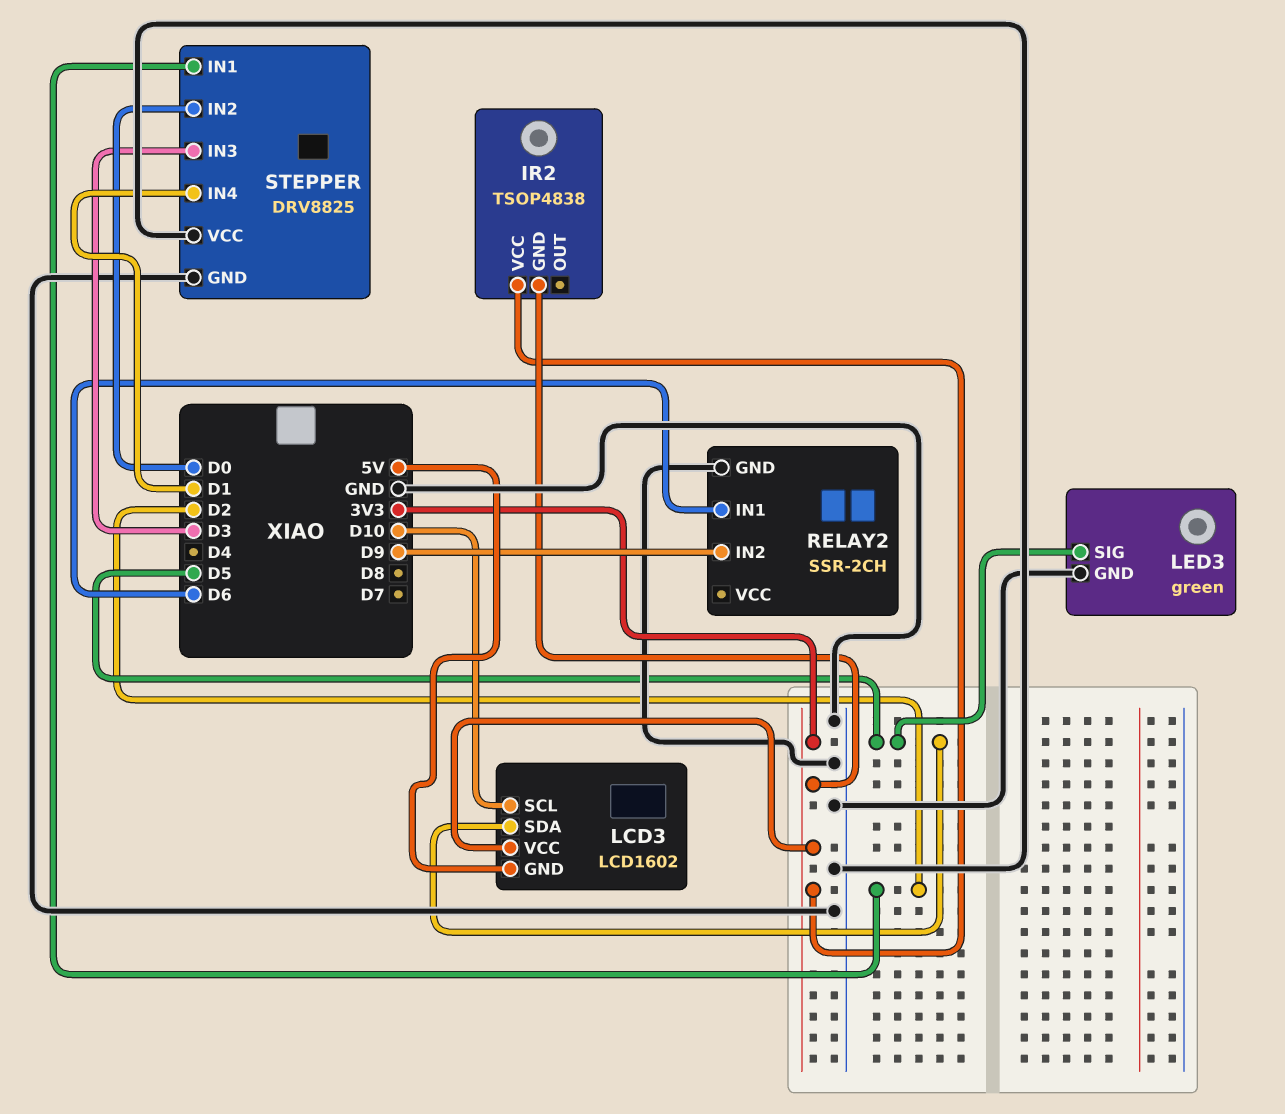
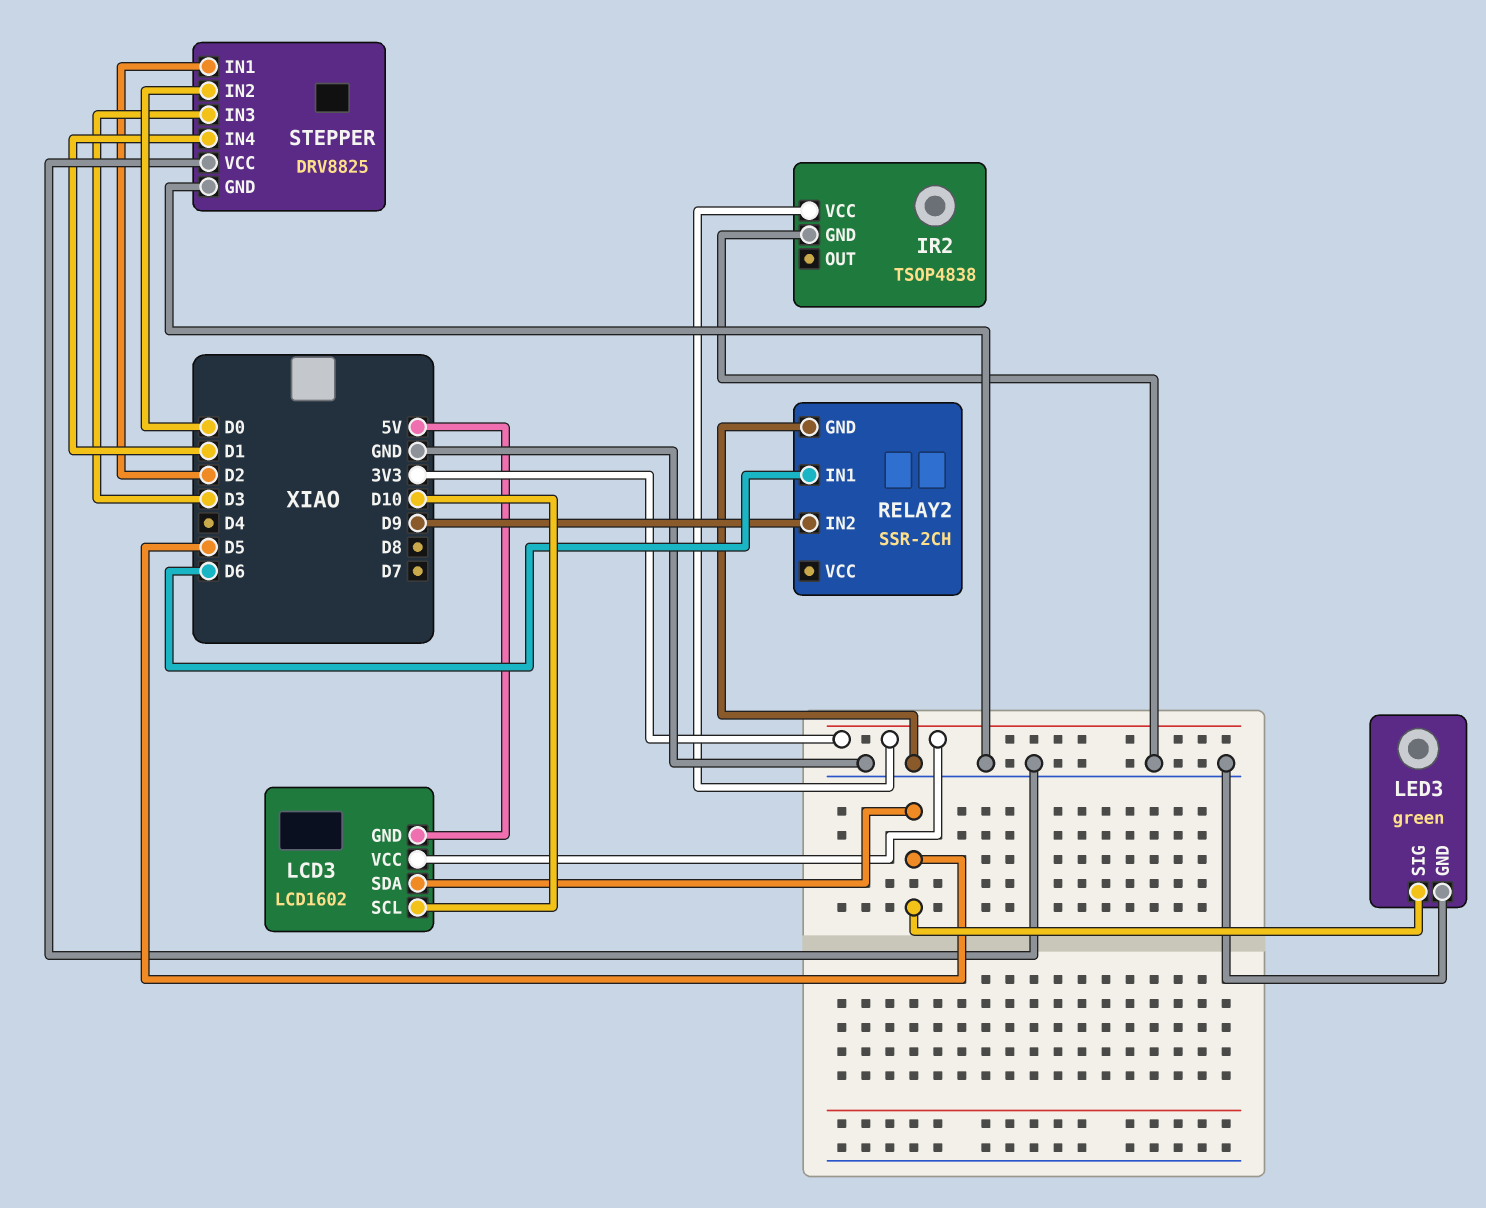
IR2 pin GND: 3V3 -> GND

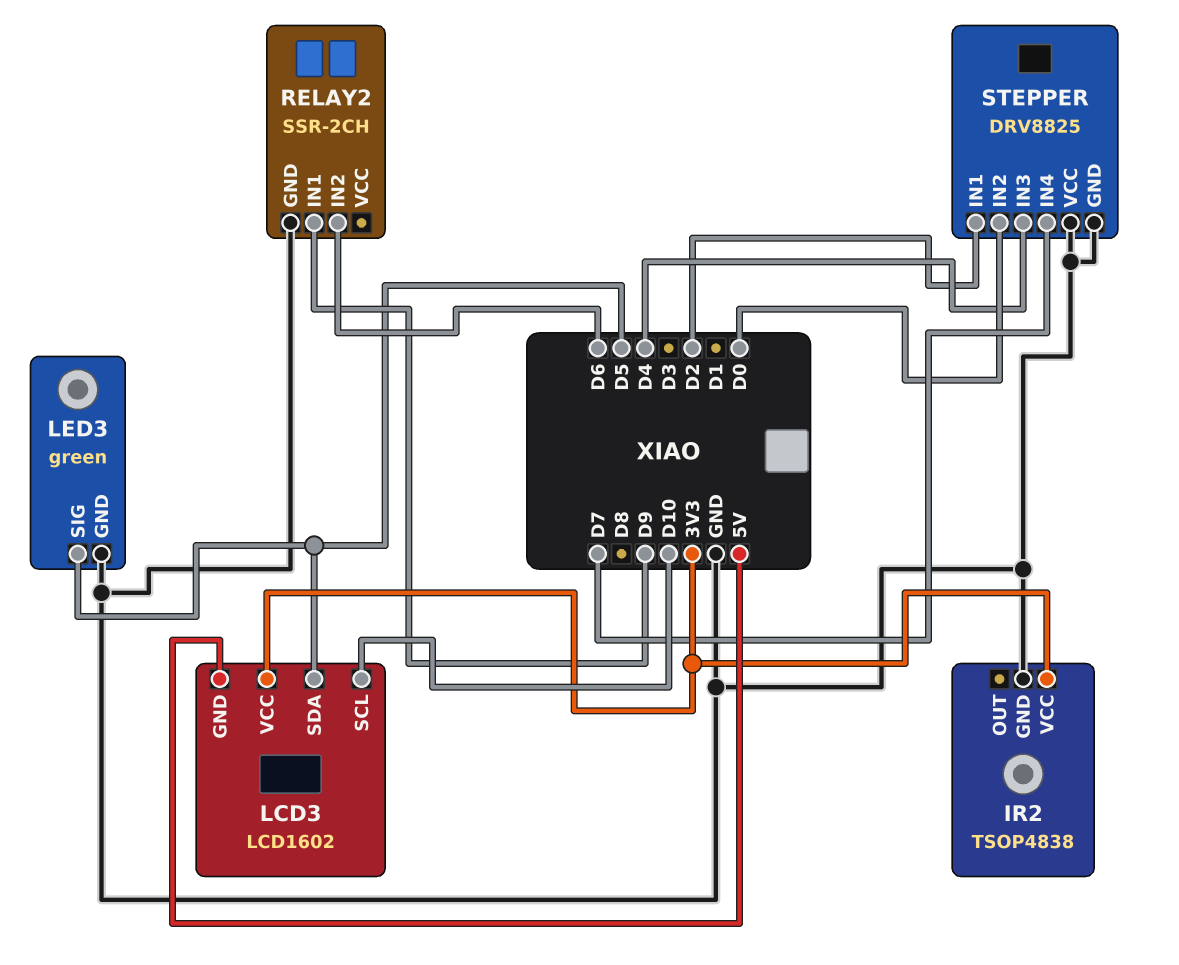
RELAY2 pin IN1: D6 -> D9
RELAY2 pin IN2: D9 -> D6
STEPPER pin IN3: D3 -> D4
STEPPER pin IN4: D1 -> D7

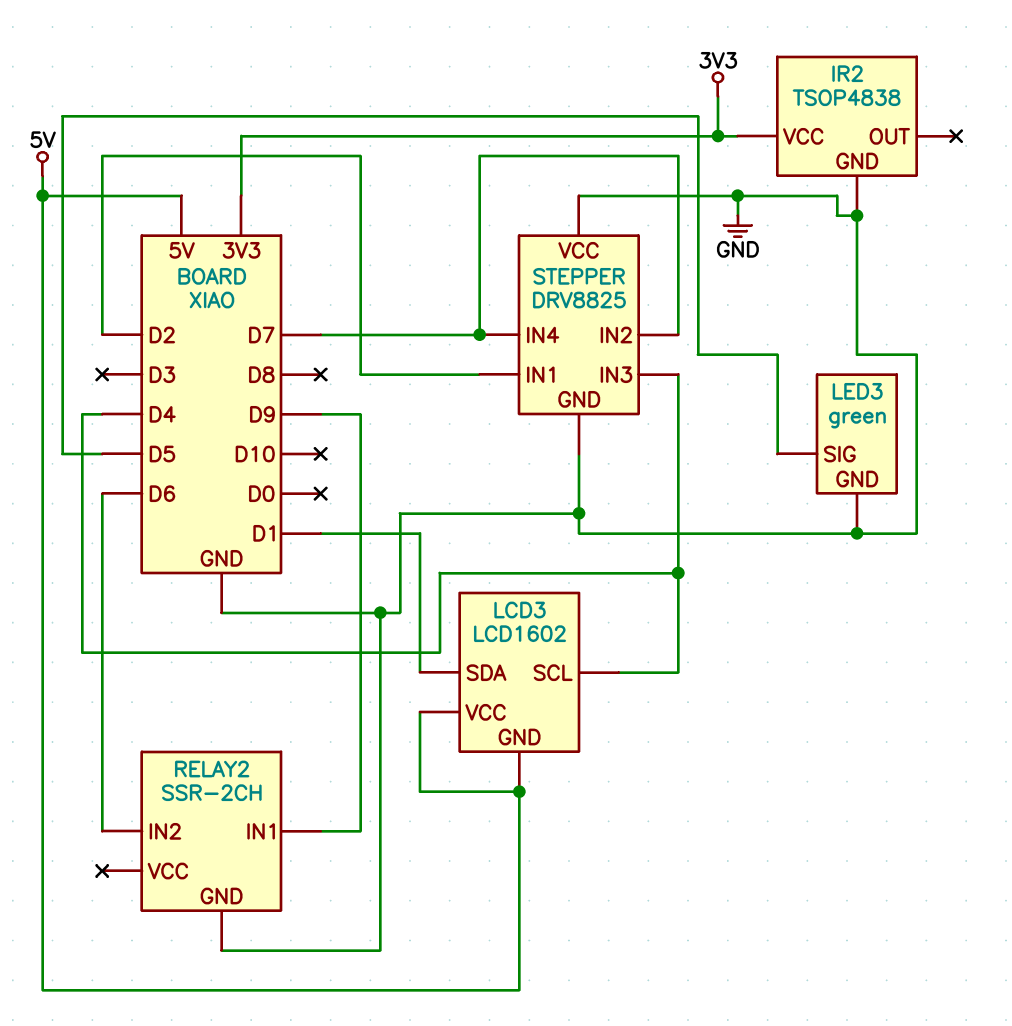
LCD3 pin SCL: D10 -> D4
LCD3 pin SDA: D5 -> D1
LCD3 pin VCC: 3V3 -> 5V
STEPPER pin IN2: D0 -> D7

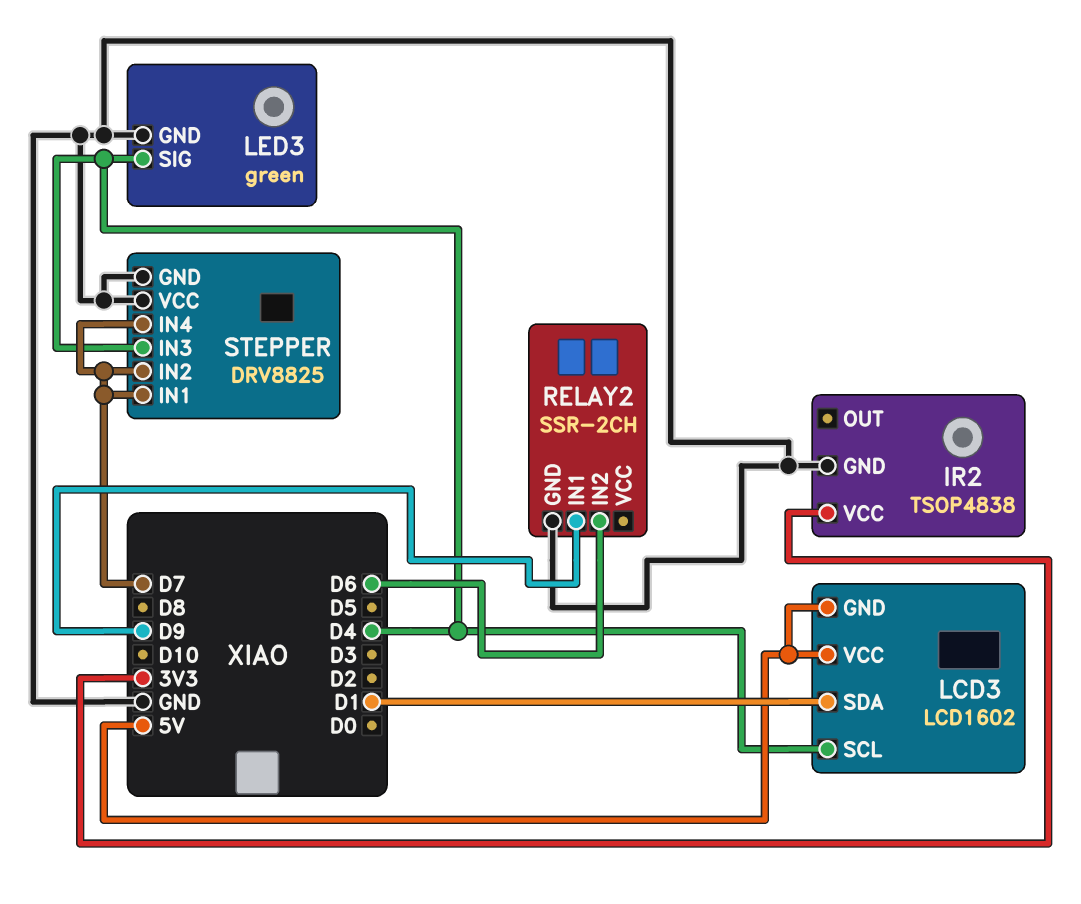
LED3 pin SIG: D5 -> D4
STEPPER pin IN1: D2 -> D7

◇ ◇ ◇

Exercise details
Retype the listing exactly. Leave out its pictures.

Written response
IR2 pin GND: 3V3 -> GND

RELAY2 pin IN1: D6 -> D9
RELAY2 pin IN2: D9 -> D6
STEPPER pin IN3: D3 -> D4
STEPPER pin IN4: D1 -> D7

LCD3 pin SCL: D10 -> D4
LCD3 pin SDA: D5 -> D1
LCD3 pin VCC: 3V3 -> 5V
STEPPER pin IN2: D0 -> D7

LED3 pin SIG: D5 -> D4
STEPPER pin IN1: D2 -> D7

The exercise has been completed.